*DIRECTIONS*:
Lines from the one containing "The pincel [azul]" through the last line of the data are to be repeated word for word, both ends included.

START RECORDS FOR THE EXERCISE

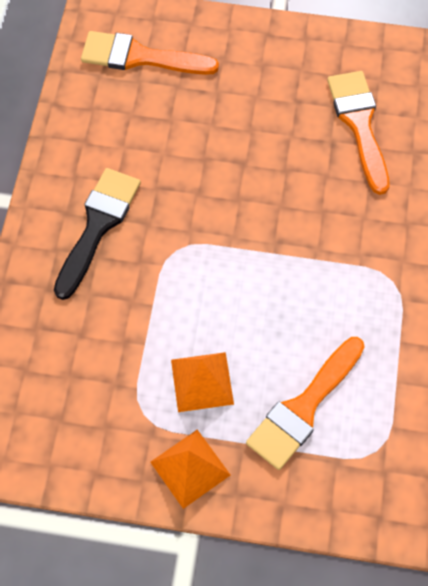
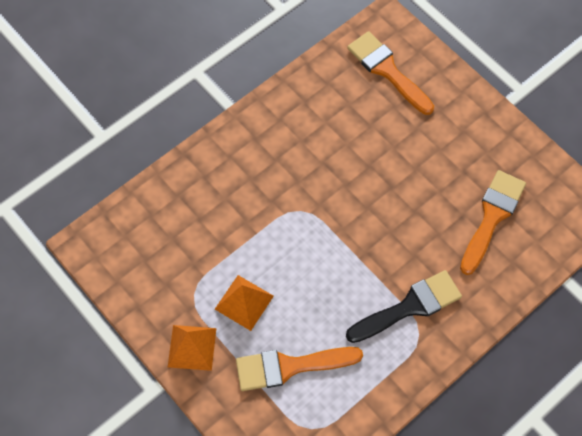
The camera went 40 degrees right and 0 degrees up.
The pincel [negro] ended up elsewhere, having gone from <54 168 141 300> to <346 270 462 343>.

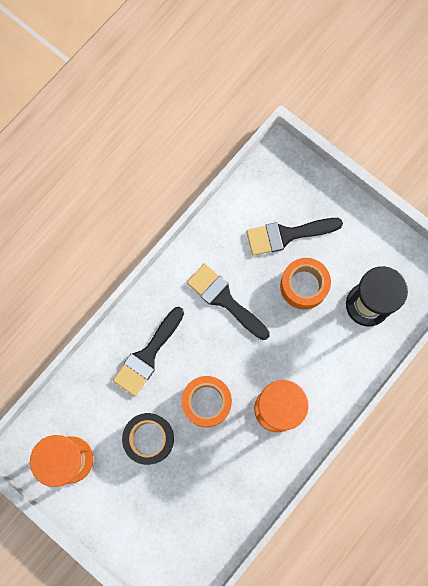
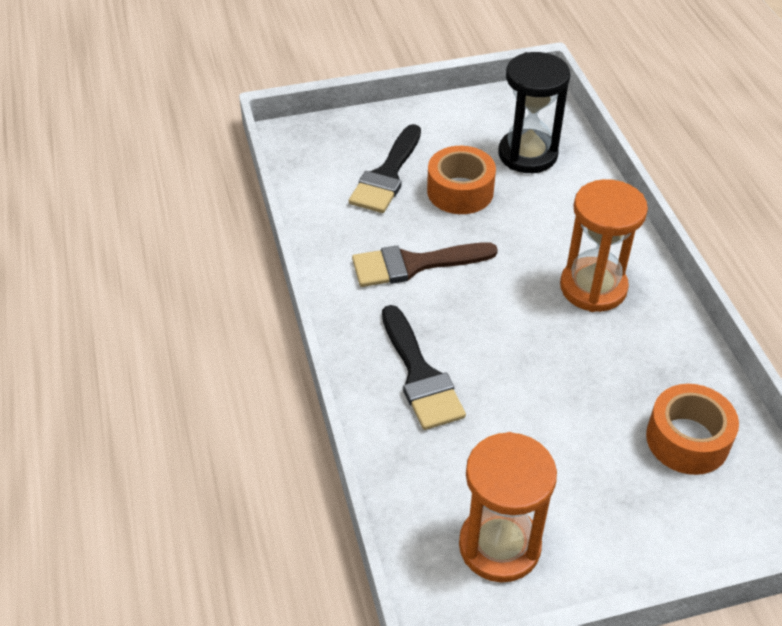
The camera went 55 degrees left and 30 degrees down.
The second view lost the cinta adhesiva [negro] at <122 413 174 465>.
The cinta adhesiva [naranja] ended up elsewhere, having gone from <181 376 232 427> to <646 384 739 475>.
What was the pincel [negro] at <187 263 270 340> turned into the pincel [marrón] at <352 242 498 287>.

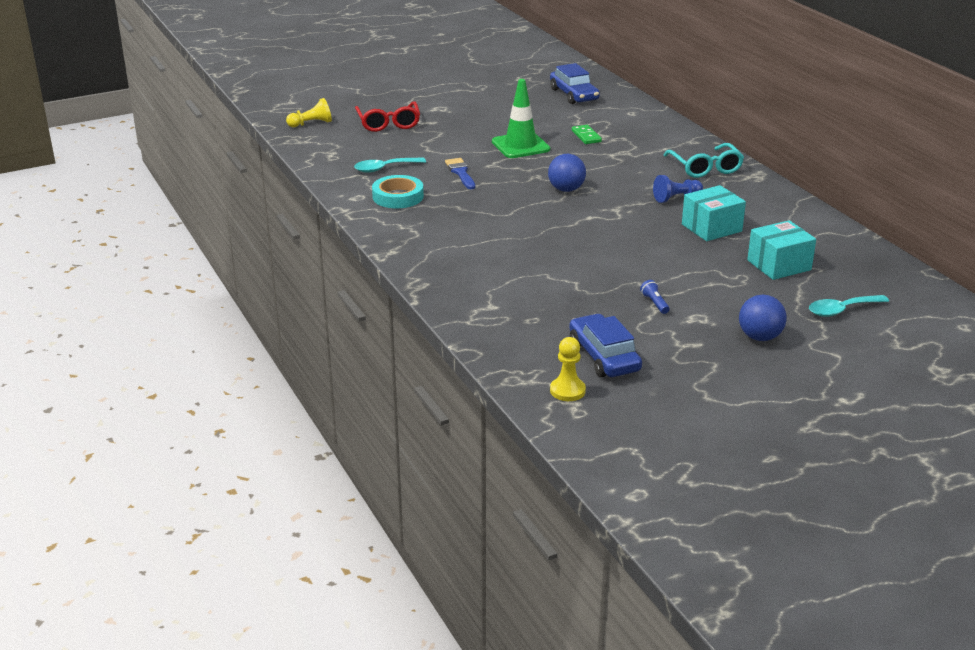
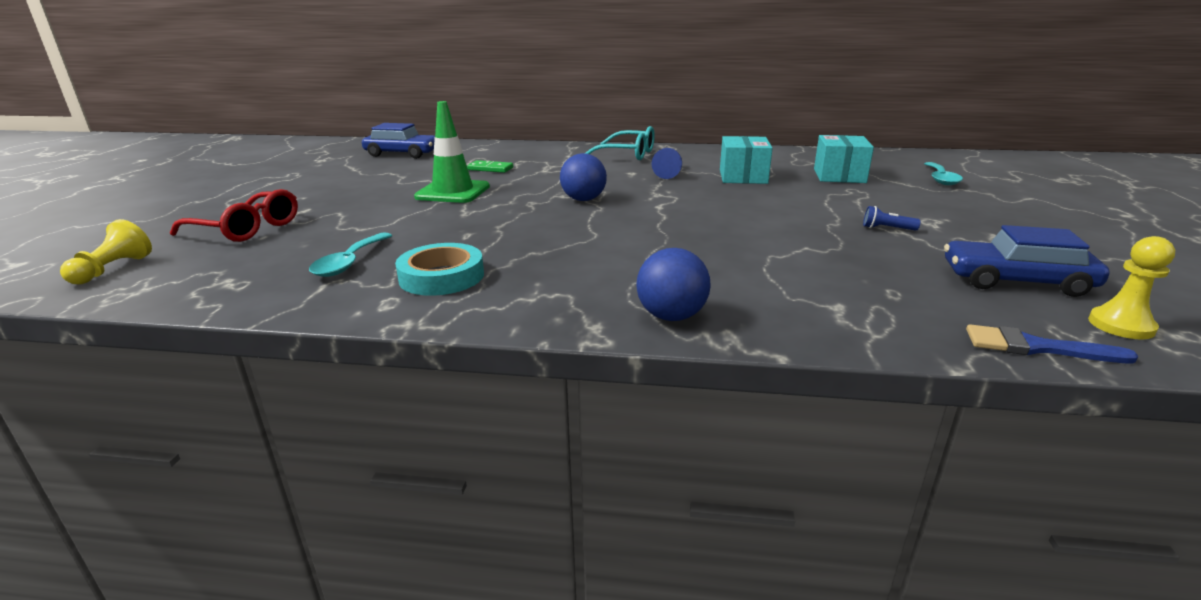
The camera went 55 degrees left and 5 degrees down.
The pincel [azul] ended up elsewhere, having gone from <445 158 475 189> to <966 324 1138 363>.
The pelota [azul] ended up elsewhere, having gone from <739 295 787 341> to <636 248 711 321>.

END RECORDS FOR THE EXERCISE

*ANSWER SECTION*:
The pincel [azul] ended up elsewhere, having gone from <445 158 475 189> to <966 324 1138 363>.
The pelota [azul] ended up elsewhere, having gone from <739 295 787 341> to <636 248 711 321>.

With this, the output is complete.